Problem description: Reproduce exactly the final portion of the data: every line from the one containing "SD pin CS: D4 -> TX" through the last line, inclusive.

Stored items
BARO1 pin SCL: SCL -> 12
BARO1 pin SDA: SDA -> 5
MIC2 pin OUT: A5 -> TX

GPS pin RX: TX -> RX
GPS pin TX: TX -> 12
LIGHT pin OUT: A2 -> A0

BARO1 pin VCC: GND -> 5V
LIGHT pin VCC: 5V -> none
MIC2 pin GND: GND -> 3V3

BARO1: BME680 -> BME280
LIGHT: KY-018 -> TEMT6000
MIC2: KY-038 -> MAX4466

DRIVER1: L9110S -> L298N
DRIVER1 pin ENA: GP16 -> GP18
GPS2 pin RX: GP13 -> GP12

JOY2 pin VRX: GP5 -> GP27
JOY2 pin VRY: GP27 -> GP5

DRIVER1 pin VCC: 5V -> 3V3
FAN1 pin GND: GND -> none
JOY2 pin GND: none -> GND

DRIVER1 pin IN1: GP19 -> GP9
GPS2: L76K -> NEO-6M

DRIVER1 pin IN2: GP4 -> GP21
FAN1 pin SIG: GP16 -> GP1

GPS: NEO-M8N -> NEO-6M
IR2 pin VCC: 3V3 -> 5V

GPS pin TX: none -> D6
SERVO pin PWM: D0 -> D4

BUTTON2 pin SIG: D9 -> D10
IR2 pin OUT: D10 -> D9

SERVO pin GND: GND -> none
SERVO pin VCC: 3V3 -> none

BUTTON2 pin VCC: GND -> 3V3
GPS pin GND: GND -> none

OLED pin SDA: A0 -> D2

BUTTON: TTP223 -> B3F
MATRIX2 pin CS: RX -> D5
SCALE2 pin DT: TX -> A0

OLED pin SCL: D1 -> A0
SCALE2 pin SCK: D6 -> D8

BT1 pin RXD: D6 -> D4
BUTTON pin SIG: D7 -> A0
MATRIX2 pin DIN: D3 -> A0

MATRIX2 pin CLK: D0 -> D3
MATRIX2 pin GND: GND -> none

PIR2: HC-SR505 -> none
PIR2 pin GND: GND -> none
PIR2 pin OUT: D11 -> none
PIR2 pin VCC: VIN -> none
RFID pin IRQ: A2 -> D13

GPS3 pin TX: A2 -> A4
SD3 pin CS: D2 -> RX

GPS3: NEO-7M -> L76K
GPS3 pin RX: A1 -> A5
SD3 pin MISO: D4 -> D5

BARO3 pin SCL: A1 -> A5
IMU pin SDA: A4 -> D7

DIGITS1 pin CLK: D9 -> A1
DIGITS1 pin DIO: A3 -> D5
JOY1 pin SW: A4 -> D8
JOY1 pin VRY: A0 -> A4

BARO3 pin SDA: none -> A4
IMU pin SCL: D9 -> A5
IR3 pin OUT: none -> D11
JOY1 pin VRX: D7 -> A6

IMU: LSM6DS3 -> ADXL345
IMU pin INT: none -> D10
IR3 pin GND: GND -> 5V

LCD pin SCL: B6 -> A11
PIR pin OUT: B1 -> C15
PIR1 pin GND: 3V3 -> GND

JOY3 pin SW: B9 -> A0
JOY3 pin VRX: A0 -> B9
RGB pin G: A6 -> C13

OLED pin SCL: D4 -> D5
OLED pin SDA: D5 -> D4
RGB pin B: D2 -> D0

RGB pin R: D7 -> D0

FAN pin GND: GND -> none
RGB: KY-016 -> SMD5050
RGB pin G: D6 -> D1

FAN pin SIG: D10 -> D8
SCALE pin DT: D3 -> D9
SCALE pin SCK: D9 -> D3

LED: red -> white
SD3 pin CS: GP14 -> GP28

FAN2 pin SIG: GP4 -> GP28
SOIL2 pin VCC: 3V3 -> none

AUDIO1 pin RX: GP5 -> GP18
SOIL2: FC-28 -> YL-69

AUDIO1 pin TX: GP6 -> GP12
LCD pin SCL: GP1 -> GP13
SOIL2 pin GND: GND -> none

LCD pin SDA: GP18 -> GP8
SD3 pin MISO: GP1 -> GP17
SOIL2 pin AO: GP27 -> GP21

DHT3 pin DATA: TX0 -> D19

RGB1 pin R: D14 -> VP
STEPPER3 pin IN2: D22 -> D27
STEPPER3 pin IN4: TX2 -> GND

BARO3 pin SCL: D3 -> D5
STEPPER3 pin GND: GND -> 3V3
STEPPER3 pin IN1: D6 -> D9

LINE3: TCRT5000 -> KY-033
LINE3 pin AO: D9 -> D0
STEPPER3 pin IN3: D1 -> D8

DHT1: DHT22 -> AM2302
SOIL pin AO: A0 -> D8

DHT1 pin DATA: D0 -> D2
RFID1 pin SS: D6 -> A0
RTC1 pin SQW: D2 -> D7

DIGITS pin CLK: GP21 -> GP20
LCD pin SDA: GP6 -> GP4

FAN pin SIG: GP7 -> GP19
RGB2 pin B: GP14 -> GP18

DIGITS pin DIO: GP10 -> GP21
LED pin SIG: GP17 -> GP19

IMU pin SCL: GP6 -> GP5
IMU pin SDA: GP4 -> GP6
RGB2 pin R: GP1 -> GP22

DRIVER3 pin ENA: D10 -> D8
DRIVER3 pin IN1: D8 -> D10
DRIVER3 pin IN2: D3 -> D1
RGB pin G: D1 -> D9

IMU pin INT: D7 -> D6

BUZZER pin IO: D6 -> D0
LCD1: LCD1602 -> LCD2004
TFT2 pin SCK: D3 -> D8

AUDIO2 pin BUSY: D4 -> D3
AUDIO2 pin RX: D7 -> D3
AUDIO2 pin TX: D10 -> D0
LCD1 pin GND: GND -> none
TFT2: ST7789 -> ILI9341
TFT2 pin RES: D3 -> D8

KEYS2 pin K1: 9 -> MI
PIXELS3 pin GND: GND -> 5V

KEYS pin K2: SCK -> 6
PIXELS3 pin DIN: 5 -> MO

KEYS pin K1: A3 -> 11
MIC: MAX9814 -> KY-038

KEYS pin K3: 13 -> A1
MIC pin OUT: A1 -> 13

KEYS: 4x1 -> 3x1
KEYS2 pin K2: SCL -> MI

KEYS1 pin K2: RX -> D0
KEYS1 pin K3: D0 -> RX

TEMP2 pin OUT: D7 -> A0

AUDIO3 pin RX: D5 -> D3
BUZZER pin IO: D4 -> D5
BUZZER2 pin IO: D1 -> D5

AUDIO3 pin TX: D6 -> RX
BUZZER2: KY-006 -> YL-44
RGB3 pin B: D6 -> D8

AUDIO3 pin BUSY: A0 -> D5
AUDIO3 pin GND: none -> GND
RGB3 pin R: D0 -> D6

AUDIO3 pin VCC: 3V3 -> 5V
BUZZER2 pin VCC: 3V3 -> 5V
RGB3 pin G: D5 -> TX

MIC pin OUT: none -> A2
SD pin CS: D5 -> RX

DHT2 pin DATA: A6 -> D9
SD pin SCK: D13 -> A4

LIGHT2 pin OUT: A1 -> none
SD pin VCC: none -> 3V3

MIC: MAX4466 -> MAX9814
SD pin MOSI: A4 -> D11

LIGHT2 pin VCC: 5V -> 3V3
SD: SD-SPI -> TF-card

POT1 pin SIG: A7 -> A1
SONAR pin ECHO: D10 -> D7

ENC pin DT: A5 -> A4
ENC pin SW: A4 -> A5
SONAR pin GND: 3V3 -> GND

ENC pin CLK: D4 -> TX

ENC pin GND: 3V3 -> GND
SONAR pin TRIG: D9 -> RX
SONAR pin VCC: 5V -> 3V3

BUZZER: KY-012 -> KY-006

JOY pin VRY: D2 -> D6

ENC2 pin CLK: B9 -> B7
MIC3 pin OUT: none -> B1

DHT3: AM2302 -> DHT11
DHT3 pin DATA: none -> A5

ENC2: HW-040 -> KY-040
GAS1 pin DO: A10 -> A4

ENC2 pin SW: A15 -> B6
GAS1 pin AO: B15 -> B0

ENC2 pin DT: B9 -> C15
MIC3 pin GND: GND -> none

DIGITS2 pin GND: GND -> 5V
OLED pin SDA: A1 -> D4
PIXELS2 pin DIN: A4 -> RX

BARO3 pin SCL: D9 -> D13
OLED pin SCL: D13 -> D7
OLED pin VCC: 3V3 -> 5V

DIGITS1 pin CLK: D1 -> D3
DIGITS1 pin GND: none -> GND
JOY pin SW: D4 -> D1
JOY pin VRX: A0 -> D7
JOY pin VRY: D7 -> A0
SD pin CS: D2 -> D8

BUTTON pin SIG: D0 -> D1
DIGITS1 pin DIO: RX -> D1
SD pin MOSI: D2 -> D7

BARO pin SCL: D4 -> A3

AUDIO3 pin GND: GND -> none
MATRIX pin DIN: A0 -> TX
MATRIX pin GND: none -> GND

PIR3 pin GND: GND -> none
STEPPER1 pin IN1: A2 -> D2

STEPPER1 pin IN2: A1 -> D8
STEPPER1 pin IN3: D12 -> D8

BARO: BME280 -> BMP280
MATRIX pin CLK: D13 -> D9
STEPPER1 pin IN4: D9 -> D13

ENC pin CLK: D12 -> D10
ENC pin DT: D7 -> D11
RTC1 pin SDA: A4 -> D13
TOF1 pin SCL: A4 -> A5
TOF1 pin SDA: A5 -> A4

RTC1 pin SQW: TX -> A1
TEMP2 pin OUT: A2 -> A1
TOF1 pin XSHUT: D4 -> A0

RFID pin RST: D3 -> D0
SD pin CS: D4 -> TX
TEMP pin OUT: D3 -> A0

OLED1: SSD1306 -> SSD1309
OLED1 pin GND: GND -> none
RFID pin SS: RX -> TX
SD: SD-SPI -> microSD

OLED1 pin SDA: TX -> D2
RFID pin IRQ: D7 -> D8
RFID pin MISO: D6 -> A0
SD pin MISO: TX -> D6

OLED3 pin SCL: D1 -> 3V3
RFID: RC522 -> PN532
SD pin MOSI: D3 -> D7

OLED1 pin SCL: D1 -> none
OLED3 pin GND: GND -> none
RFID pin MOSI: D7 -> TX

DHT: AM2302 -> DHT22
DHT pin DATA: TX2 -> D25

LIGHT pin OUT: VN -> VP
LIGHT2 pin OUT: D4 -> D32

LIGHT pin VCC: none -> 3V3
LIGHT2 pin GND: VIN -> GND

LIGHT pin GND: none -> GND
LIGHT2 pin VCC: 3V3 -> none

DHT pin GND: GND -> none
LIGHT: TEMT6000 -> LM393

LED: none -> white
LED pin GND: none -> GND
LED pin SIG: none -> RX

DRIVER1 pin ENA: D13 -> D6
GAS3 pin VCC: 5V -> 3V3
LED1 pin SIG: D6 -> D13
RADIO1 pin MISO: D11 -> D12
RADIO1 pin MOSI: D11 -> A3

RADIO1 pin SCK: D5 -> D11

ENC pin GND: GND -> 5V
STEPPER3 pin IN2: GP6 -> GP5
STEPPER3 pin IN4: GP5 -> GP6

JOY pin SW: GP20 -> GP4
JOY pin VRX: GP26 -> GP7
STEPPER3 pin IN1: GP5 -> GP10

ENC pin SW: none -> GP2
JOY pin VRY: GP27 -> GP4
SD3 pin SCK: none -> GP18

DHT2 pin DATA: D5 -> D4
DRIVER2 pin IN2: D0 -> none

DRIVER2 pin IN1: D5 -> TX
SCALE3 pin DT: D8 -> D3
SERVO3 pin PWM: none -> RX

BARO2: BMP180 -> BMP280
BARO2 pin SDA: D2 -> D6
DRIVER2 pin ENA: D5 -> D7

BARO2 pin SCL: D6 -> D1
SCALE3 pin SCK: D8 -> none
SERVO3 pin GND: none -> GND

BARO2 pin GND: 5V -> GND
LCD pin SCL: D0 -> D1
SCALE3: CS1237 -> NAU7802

Task output:
SD pin CS: D4 -> TX
TEMP pin OUT: D3 -> A0

OLED1: SSD1306 -> SSD1309
OLED1 pin GND: GND -> none
RFID pin SS: RX -> TX
SD: SD-SPI -> microSD

OLED1 pin SDA: TX -> D2
RFID pin IRQ: D7 -> D8
RFID pin MISO: D6 -> A0
SD pin MISO: TX -> D6

OLED3 pin SCL: D1 -> 3V3
RFID: RC522 -> PN532
SD pin MOSI: D3 -> D7

OLED1 pin SCL: D1 -> none
OLED3 pin GND: GND -> none
RFID pin MOSI: D7 -> TX

DHT: AM2302 -> DHT22
DHT pin DATA: TX2 -> D25

LIGHT pin OUT: VN -> VP
LIGHT2 pin OUT: D4 -> D32

LIGHT pin VCC: none -> 3V3
LIGHT2 pin GND: VIN -> GND

LIGHT pin GND: none -> GND
LIGHT2 pin VCC: 3V3 -> none

DHT pin GND: GND -> none
LIGHT: TEMT6000 -> LM393

LED: none -> white
LED pin GND: none -> GND
LED pin SIG: none -> RX

DRIVER1 pin ENA: D13 -> D6
GAS3 pin VCC: 5V -> 3V3
LED1 pin SIG: D6 -> D13
RADIO1 pin MISO: D11 -> D12
RADIO1 pin MOSI: D11 -> A3

RADIO1 pin SCK: D5 -> D11

ENC pin GND: GND -> 5V
STEPPER3 pin IN2: GP6 -> GP5
STEPPER3 pin IN4: GP5 -> GP6

JOY pin SW: GP20 -> GP4
JOY pin VRX: GP26 -> GP7
STEPPER3 pin IN1: GP5 -> GP10

ENC pin SW: none -> GP2
JOY pin VRY: GP27 -> GP4
SD3 pin SCK: none -> GP18

DHT2 pin DATA: D5 -> D4
DRIVER2 pin IN2: D0 -> none

DRIVER2 pin IN1: D5 -> TX
SCALE3 pin DT: D8 -> D3
SERVO3 pin PWM: none -> RX

BARO2: BMP180 -> BMP280
BARO2 pin SDA: D2 -> D6
DRIVER2 pin ENA: D5 -> D7

BARO2 pin SCL: D6 -> D1
SCALE3 pin SCK: D8 -> none
SERVO3 pin GND: none -> GND

BARO2 pin GND: 5V -> GND
LCD pin SCL: D0 -> D1
SCALE3: CS1237 -> NAU7802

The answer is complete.